(EXERCISE INPUTS Opens)

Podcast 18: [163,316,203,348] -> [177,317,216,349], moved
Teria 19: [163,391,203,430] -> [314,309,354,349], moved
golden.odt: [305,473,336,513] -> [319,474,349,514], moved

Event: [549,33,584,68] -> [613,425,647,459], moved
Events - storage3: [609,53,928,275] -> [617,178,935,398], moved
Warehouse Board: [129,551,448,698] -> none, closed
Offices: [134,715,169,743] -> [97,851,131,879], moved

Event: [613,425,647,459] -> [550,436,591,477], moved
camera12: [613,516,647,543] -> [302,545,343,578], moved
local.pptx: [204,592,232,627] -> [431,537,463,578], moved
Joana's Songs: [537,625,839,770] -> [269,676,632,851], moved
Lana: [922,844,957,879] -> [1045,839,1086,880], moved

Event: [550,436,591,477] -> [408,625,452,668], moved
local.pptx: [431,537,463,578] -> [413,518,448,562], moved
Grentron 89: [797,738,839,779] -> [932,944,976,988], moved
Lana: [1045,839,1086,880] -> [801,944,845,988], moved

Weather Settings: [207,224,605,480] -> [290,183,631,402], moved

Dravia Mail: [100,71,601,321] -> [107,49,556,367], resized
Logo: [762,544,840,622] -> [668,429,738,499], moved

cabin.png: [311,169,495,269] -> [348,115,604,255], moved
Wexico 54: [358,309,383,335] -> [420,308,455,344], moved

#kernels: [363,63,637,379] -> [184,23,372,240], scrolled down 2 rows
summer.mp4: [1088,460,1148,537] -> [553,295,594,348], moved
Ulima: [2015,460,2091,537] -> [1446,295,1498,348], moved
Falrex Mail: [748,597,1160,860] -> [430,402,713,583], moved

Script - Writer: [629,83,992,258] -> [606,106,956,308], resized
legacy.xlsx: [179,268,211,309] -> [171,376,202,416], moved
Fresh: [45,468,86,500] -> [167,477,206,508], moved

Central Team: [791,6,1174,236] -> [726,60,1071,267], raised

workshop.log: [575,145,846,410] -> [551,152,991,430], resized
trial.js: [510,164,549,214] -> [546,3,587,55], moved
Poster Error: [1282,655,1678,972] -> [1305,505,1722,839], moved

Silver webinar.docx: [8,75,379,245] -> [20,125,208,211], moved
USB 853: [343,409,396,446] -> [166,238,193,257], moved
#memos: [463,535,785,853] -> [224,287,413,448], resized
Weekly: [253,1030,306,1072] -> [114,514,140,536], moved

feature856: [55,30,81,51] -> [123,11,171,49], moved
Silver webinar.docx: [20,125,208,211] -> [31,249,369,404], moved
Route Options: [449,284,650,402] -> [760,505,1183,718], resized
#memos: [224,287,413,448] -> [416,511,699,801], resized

(EXERCISE INPUTS Closes)

(DIRECTIONS FOR THIS TASK):
Write the records out precisely, omitting nothing.

(YOUR RESPONSE):
Podcast 18: [163,316,203,348] -> [177,317,216,349], moved
Teria 19: [163,391,203,430] -> [314,309,354,349], moved
golden.odt: [305,473,336,513] -> [319,474,349,514], moved

Event: [549,33,584,68] -> [613,425,647,459], moved
Events - storage3: [609,53,928,275] -> [617,178,935,398], moved
Warehouse Board: [129,551,448,698] -> none, closed
Offices: [134,715,169,743] -> [97,851,131,879], moved

Event: [613,425,647,459] -> [550,436,591,477], moved
camera12: [613,516,647,543] -> [302,545,343,578], moved
local.pptx: [204,592,232,627] -> [431,537,463,578], moved
Joana's Songs: [537,625,839,770] -> [269,676,632,851], moved
Lana: [922,844,957,879] -> [1045,839,1086,880], moved

Event: [550,436,591,477] -> [408,625,452,668], moved
local.pptx: [431,537,463,578] -> [413,518,448,562], moved
Grentron 89: [797,738,839,779] -> [932,944,976,988], moved
Lana: [1045,839,1086,880] -> [801,944,845,988], moved

Weather Settings: [207,224,605,480] -> [290,183,631,402], moved

Dravia Mail: [100,71,601,321] -> [107,49,556,367], resized
Logo: [762,544,840,622] -> [668,429,738,499], moved

cabin.png: [311,169,495,269] -> [348,115,604,255], moved
Wexico 54: [358,309,383,335] -> [420,308,455,344], moved

#kernels: [363,63,637,379] -> [184,23,372,240], scrolled down 2 rows
summer.mp4: [1088,460,1148,537] -> [553,295,594,348], moved
Ulima: [2015,460,2091,537] -> [1446,295,1498,348], moved
Falrex Mail: [748,597,1160,860] -> [430,402,713,583], moved

Script - Writer: [629,83,992,258] -> [606,106,956,308], resized
legacy.xlsx: [179,268,211,309] -> [171,376,202,416], moved
Fresh: [45,468,86,500] -> [167,477,206,508], moved

Central Team: [791,6,1174,236] -> [726,60,1071,267], raised

workshop.log: [575,145,846,410] -> [551,152,991,430], resized
trial.js: [510,164,549,214] -> [546,3,587,55], moved
Poster Error: [1282,655,1678,972] -> [1305,505,1722,839], moved

Silver webinar.docx: [8,75,379,245] -> [20,125,208,211], moved
USB 853: [343,409,396,446] -> [166,238,193,257], moved
#memos: [463,535,785,853] -> [224,287,413,448], resized
Weekly: [253,1030,306,1072] -> [114,514,140,536], moved

feature856: [55,30,81,51] -> [123,11,171,49], moved
Silver webinar.docx: [20,125,208,211] -> [31,249,369,404], moved
Route Options: [449,284,650,402] -> [760,505,1183,718], resized
#memos: [224,287,413,448] -> [416,511,699,801], resized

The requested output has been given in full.